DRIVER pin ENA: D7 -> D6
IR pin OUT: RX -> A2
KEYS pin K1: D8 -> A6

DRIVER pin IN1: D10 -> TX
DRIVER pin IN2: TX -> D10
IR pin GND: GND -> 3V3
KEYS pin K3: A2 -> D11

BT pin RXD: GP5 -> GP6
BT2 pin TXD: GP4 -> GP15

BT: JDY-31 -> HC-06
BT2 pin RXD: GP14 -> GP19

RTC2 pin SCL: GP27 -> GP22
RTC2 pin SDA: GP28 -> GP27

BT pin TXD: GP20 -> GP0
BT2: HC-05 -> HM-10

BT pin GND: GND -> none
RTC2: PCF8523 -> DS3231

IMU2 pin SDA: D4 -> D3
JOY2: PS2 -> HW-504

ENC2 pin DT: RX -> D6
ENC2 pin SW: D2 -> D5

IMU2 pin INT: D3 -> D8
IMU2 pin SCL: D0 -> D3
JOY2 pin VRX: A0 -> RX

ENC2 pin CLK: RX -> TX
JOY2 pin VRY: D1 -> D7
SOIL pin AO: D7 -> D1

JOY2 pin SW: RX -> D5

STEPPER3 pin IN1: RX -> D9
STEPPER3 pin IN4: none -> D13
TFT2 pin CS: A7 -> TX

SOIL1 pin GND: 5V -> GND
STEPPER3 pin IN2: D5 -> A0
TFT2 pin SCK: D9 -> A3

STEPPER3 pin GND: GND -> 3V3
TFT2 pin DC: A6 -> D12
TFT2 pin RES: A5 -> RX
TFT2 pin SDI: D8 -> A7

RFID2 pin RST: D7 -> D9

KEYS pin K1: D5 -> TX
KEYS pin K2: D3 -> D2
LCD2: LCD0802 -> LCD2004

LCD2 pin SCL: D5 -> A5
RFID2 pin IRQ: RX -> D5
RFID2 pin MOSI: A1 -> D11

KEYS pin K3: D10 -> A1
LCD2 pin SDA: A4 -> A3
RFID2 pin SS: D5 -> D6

★ ★ ★

- TASK -
Output every line of the data again, exactly.

- EXPECTED ANSWER -
DRIVER pin ENA: D7 -> D6
IR pin OUT: RX -> A2
KEYS pin K1: D8 -> A6

DRIVER pin IN1: D10 -> TX
DRIVER pin IN2: TX -> D10
IR pin GND: GND -> 3V3
KEYS pin K3: A2 -> D11

BT pin RXD: GP5 -> GP6
BT2 pin TXD: GP4 -> GP15

BT: JDY-31 -> HC-06
BT2 pin RXD: GP14 -> GP19

RTC2 pin SCL: GP27 -> GP22
RTC2 pin SDA: GP28 -> GP27

BT pin TXD: GP20 -> GP0
BT2: HC-05 -> HM-10

BT pin GND: GND -> none
RTC2: PCF8523 -> DS3231

IMU2 pin SDA: D4 -> D3
JOY2: PS2 -> HW-504

ENC2 pin DT: RX -> D6
ENC2 pin SW: D2 -> D5

IMU2 pin INT: D3 -> D8
IMU2 pin SCL: D0 -> D3
JOY2 pin VRX: A0 -> RX

ENC2 pin CLK: RX -> TX
JOY2 pin VRY: D1 -> D7
SOIL pin AO: D7 -> D1

JOY2 pin SW: RX -> D5

STEPPER3 pin IN1: RX -> D9
STEPPER3 pin IN4: none -> D13
TFT2 pin CS: A7 -> TX

SOIL1 pin GND: 5V -> GND
STEPPER3 pin IN2: D5 -> A0
TFT2 pin SCK: D9 -> A3

STEPPER3 pin GND: GND -> 3V3
TFT2 pin DC: A6 -> D12
TFT2 pin RES: A5 -> RX
TFT2 pin SDI: D8 -> A7

RFID2 pin RST: D7 -> D9

KEYS pin K1: D5 -> TX
KEYS pin K2: D3 -> D2
LCD2: LCD0802 -> LCD2004

LCD2 pin SCL: D5 -> A5
RFID2 pin IRQ: RX -> D5
RFID2 pin MOSI: A1 -> D11

KEYS pin K3: D10 -> A1
LCD2 pin SDA: A4 -> A3
RFID2 pin SS: D5 -> D6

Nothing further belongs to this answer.